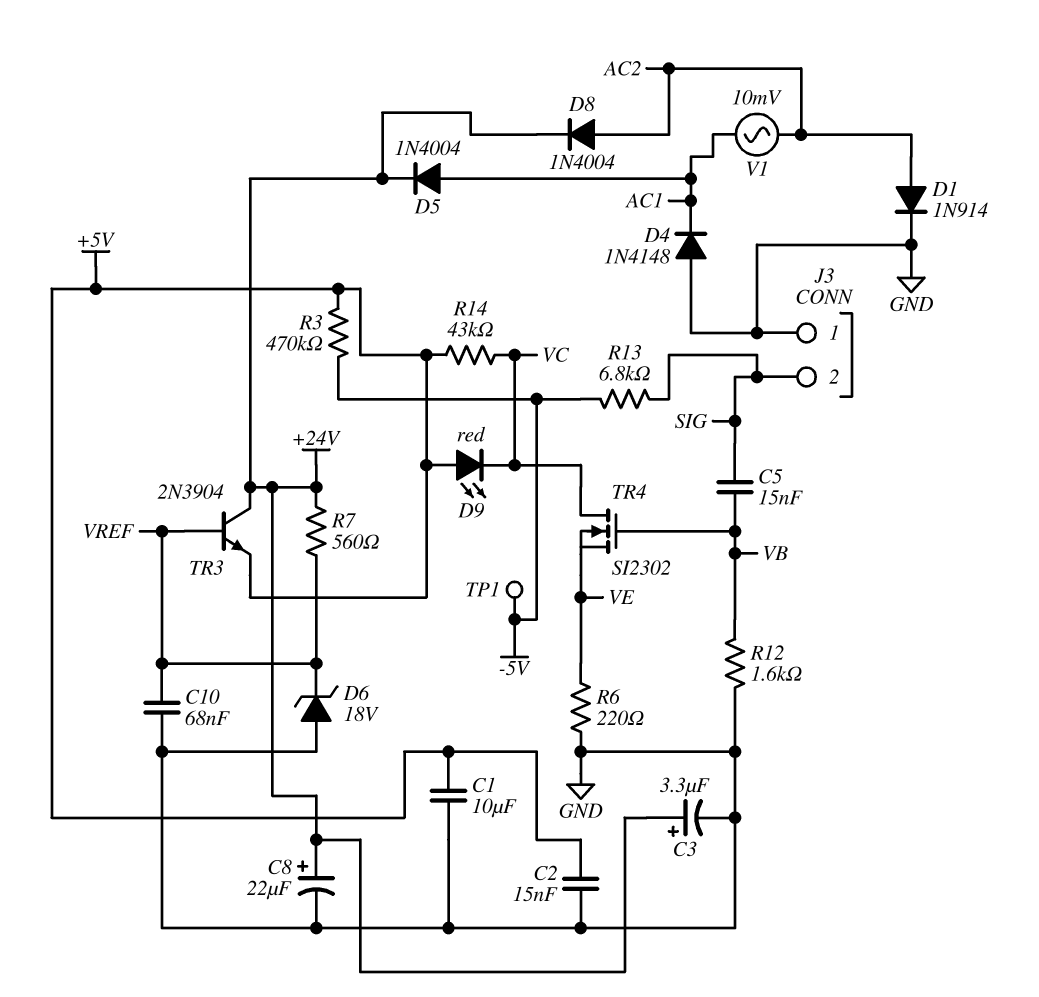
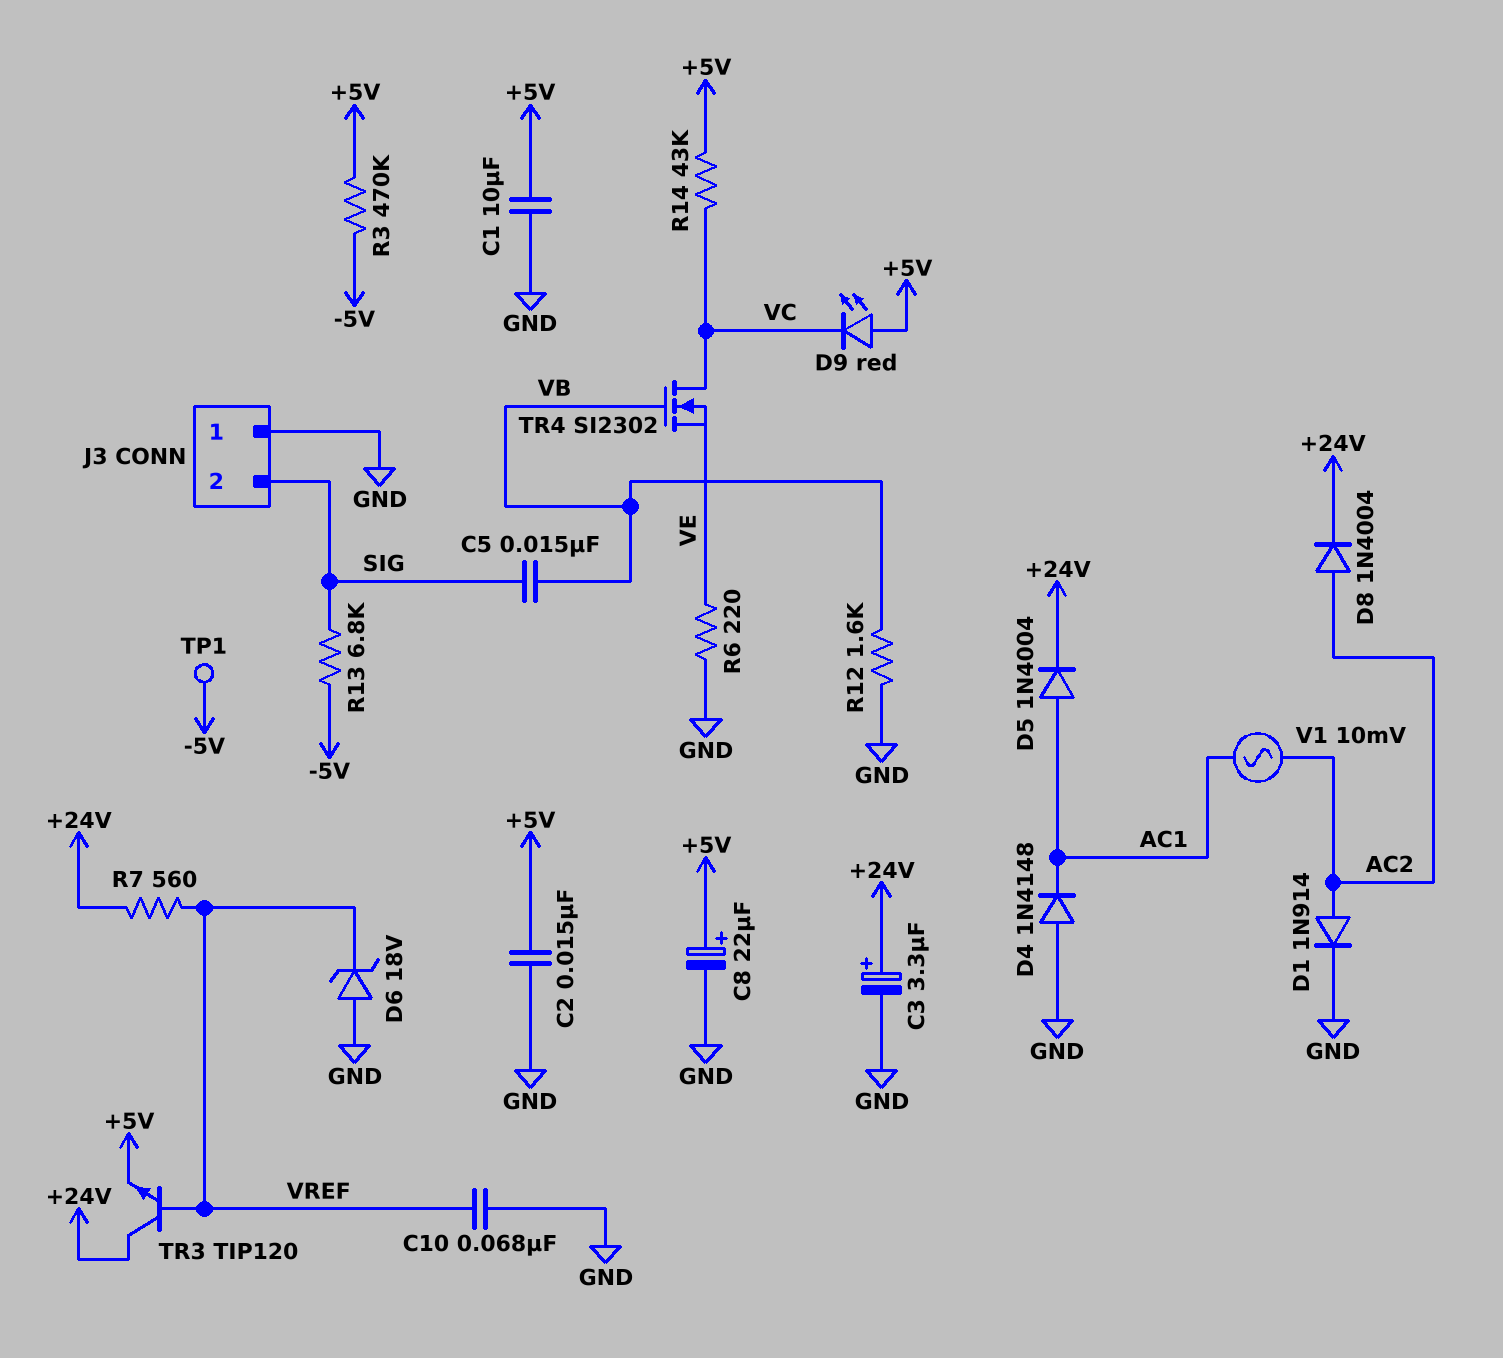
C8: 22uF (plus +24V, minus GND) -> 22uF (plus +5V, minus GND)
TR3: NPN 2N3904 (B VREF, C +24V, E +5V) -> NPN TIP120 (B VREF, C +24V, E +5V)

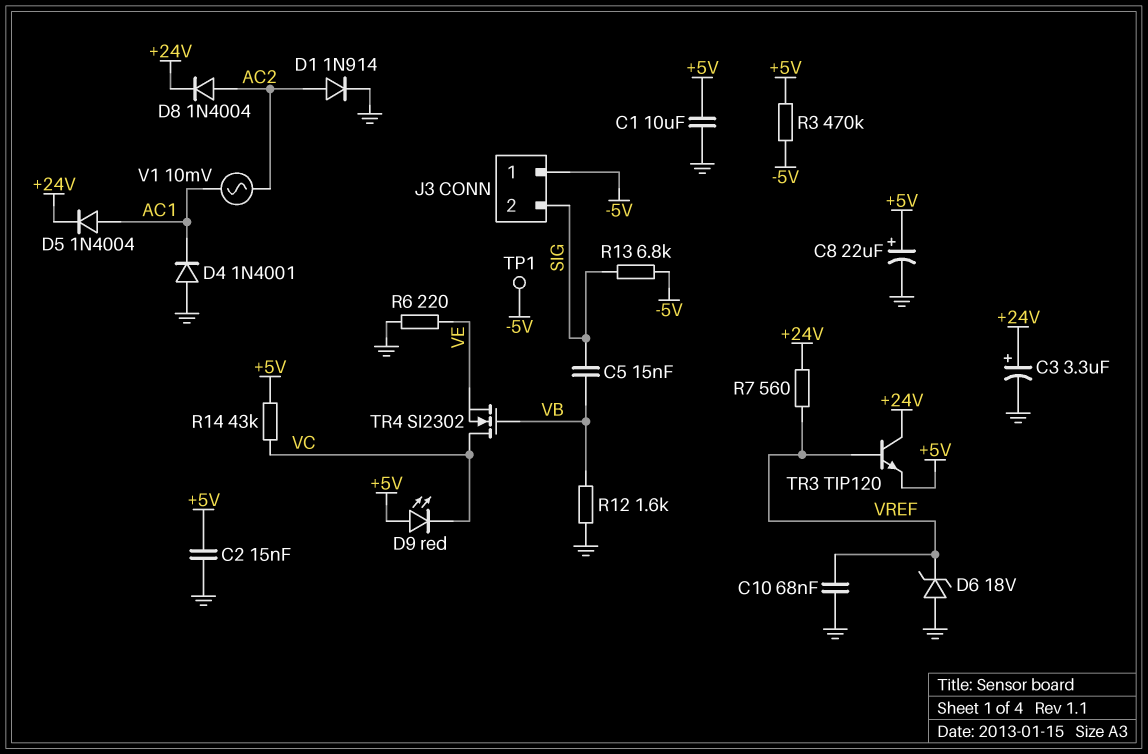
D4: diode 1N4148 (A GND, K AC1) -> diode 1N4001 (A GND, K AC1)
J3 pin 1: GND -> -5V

════

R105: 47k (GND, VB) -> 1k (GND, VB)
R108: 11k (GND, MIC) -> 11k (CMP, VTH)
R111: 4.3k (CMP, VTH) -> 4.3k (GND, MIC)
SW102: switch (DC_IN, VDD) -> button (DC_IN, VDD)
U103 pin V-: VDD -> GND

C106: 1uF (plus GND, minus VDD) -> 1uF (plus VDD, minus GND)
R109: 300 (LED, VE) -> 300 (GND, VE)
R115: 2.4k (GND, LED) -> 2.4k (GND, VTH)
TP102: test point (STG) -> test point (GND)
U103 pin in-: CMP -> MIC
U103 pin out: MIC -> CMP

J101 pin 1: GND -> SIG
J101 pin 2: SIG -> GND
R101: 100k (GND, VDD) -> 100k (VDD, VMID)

════

WORK TASK → Pull every line containing "plus" out of the data above.

SOLUTION FOR THIS PROBLEM →
C8: 22uF (plus +24V, minus GND) -> 22uF (plus +5V, minus GND)
C106: 1uF (plus GND, minus VDD) -> 1uF (plus VDD, minus GND)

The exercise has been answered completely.